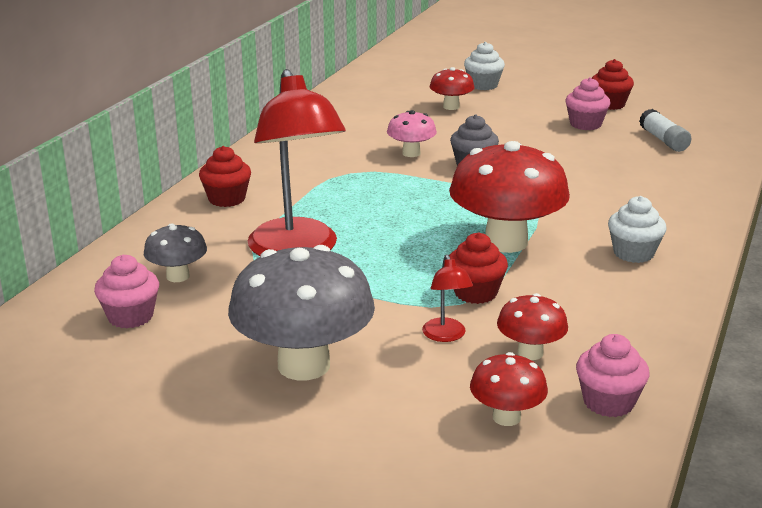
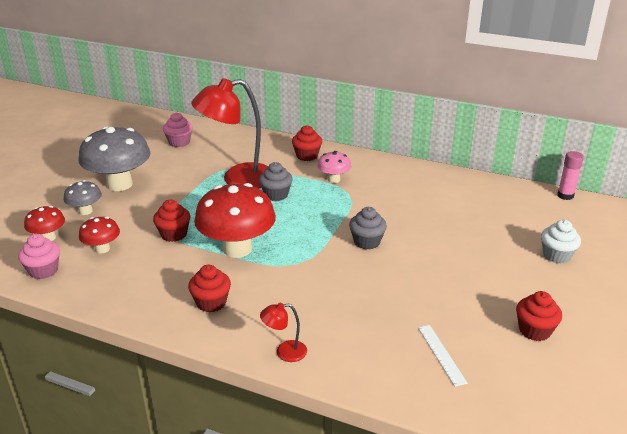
camera: 90 degrees right, 5 degrees up
(178, 276) = (215, 149): grey mushroom -> grey mushroom (85, 211)
(353, 220) = (276, 195): none -> grey cupcake
(362, 70) = (565, 195): none -> pink glue stick
(411, 153) = (385, 216): pink mushroom -> pink mushroom (334, 179)
(446, 336) = (130, 223): red lamp -> red lamp (284, 352)
(451, 107) = (492, 236): red mushroom -> none
(585, 124) = (471, 308): pink cupcake -> none
(633, 253) = (211, 303): white cupcake -> red cupcake
(663, 140) = (441, 354): white glue stick -> white ruler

Problem to solve
Output all of the data word for word, excluding any pictures.

Answer box
camera: 90 degrees right, 5 degrees up
(178, 276) = (215, 149): grey mushroom -> grey mushroom (85, 211)
(353, 220) = (276, 195): none -> grey cupcake
(362, 70) = (565, 195): none -> pink glue stick
(411, 153) = (385, 216): pink mushroom -> pink mushroom (334, 179)
(446, 336) = (130, 223): red lamp -> red lamp (284, 352)
(451, 107) = (492, 236): red mushroom -> none
(585, 124) = (471, 308): pink cupcake -> none
(633, 253) = (211, 303): white cupcake -> red cupcake
(663, 140) = (441, 354): white glue stick -> white ruler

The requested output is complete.